TASK DETAILS:
Below are some records. Return exactly the lines from the one with "mepovix (brown) 409, 205, 455, 225" to the one with "dadeba (red) 132, 212, 165, 252", and nothing else.
★ ★ ★ ★ ★
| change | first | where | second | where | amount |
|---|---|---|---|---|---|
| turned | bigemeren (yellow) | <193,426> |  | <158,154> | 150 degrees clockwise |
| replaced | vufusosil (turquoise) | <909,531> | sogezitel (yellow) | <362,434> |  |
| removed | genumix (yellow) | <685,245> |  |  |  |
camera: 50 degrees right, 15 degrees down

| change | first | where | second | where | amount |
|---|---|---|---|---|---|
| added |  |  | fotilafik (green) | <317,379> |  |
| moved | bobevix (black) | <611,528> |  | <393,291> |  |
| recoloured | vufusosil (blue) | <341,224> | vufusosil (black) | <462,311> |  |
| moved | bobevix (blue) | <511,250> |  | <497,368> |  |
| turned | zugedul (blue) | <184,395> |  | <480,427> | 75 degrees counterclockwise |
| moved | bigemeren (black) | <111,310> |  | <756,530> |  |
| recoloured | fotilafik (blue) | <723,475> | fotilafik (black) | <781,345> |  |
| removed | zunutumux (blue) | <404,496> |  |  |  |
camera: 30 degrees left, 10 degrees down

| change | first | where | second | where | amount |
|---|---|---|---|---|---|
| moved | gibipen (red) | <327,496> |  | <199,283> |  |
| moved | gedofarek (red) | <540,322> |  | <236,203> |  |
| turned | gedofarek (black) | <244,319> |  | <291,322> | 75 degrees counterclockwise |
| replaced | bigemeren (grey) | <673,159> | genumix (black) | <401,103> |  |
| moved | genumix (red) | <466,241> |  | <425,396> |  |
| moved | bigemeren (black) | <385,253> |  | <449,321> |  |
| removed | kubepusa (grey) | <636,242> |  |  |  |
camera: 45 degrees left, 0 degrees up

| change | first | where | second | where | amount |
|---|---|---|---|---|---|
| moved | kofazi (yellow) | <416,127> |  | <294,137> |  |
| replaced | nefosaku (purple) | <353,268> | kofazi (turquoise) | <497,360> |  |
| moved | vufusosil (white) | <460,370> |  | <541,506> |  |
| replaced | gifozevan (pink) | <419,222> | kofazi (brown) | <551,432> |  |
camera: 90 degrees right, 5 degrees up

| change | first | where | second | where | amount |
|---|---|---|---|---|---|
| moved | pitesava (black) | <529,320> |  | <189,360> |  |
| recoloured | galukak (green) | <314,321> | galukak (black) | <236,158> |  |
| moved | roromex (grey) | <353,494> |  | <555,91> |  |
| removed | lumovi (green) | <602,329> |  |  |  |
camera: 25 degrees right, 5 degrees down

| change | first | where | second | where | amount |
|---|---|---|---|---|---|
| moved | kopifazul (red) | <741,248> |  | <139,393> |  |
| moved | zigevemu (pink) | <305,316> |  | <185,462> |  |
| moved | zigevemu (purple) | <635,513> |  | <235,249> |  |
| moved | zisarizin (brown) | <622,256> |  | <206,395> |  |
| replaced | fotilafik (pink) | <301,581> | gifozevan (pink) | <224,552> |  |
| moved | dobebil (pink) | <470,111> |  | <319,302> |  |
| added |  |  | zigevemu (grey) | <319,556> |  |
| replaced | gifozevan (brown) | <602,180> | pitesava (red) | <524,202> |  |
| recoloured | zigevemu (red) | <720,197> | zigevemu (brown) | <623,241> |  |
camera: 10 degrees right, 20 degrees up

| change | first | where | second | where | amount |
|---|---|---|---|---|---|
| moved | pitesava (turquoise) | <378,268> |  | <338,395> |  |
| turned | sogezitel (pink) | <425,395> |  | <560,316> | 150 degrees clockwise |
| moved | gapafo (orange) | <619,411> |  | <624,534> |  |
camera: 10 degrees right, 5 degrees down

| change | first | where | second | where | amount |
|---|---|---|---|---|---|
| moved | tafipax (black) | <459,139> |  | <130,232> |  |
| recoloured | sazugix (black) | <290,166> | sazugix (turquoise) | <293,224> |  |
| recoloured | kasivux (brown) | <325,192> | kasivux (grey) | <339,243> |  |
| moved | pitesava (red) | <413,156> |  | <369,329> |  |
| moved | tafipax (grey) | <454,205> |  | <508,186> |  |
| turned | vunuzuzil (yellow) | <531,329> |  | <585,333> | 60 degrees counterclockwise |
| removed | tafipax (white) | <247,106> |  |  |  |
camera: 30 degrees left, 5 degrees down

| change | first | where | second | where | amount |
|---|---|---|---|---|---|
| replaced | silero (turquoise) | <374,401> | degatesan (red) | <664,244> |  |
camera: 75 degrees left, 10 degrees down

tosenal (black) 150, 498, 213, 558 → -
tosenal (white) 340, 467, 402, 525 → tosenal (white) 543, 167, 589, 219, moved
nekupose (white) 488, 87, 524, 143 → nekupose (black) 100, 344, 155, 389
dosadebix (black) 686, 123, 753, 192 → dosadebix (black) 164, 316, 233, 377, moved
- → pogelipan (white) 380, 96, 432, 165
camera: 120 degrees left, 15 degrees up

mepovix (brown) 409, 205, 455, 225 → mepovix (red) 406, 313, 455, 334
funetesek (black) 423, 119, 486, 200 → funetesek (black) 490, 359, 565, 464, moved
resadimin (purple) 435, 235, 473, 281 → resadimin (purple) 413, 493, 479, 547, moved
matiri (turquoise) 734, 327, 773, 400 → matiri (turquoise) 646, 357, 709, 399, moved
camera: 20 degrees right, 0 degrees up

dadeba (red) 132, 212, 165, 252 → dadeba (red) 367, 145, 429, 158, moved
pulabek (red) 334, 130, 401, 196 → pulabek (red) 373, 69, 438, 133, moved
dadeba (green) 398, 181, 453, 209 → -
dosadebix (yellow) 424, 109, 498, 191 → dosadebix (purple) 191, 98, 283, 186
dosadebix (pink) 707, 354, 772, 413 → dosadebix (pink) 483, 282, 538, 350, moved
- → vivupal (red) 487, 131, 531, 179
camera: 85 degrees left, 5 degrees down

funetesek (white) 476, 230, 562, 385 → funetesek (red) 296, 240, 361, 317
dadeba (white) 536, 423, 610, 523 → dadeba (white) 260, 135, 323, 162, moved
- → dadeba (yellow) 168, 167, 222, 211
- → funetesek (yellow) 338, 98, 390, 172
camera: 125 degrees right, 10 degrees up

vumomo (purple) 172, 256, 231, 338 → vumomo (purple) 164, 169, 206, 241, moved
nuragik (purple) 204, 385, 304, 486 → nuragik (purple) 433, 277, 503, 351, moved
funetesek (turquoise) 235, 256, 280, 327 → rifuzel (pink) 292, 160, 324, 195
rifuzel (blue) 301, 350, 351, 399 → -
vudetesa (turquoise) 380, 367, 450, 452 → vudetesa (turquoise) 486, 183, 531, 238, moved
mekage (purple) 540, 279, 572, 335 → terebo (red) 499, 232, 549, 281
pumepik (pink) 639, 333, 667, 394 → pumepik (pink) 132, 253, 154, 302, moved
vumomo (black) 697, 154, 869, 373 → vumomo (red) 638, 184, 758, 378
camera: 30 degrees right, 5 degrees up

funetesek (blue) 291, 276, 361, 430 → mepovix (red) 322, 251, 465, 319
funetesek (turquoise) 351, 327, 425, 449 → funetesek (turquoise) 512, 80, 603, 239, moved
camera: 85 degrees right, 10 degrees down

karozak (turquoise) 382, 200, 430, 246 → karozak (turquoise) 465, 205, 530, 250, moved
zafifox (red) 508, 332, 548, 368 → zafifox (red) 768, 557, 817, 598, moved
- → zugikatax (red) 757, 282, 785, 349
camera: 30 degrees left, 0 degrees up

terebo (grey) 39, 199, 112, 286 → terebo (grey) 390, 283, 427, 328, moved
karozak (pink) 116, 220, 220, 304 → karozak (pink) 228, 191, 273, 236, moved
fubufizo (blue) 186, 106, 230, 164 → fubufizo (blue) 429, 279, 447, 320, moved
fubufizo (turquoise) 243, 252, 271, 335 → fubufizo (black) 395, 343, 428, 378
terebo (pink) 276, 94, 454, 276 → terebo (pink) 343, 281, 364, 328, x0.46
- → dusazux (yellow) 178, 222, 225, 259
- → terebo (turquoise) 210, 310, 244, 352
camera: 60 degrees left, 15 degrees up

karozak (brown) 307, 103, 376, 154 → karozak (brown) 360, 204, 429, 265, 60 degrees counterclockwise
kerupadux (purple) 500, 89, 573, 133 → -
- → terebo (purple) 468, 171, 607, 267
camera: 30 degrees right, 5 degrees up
★ ★ ★ ★ ★
EXERCISE RESULT:
mepovix (brown) 409, 205, 455, 225 → mepovix (red) 406, 313, 455, 334
funetesek (black) 423, 119, 486, 200 → funetesek (black) 490, 359, 565, 464, moved
resadimin (purple) 435, 235, 473, 281 → resadimin (purple) 413, 493, 479, 547, moved
matiri (turquoise) 734, 327, 773, 400 → matiri (turquoise) 646, 357, 709, 399, moved
camera: 20 degrees right, 0 degrees up

dadeba (red) 132, 212, 165, 252 → dadeba (red) 367, 145, 429, 158, moved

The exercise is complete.